-- WORK ORDER --
Repeat the listing exactly as given, omitting every image.

-- THE DATA --
↓
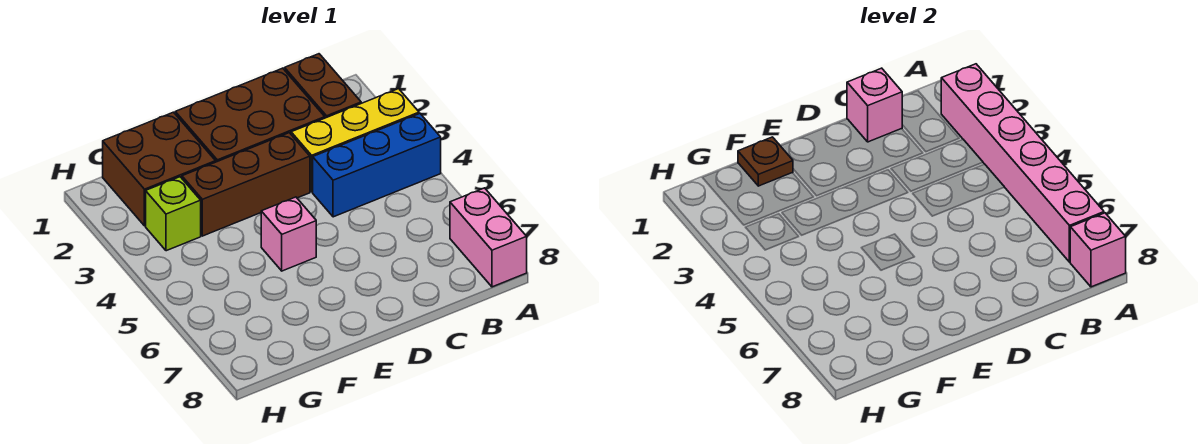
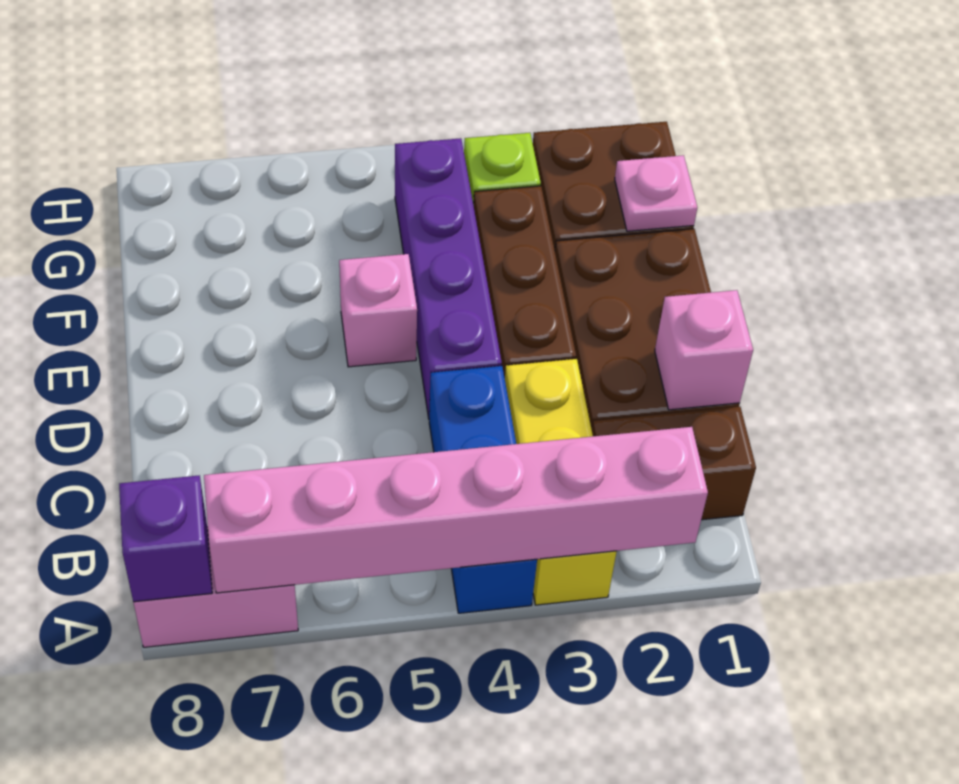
pink brick A8 level 2 -> purple brick A8 level 2
none -> purple brick D4:G4 level 1
brown plate F1 level 2 -> pink plate F1 level 2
↑
-- RESPONSE --
pink brick A8 level 2 -> purple brick A8 level 2
none -> purple brick D4:G4 level 1
brown plate F1 level 2 -> pink plate F1 level 2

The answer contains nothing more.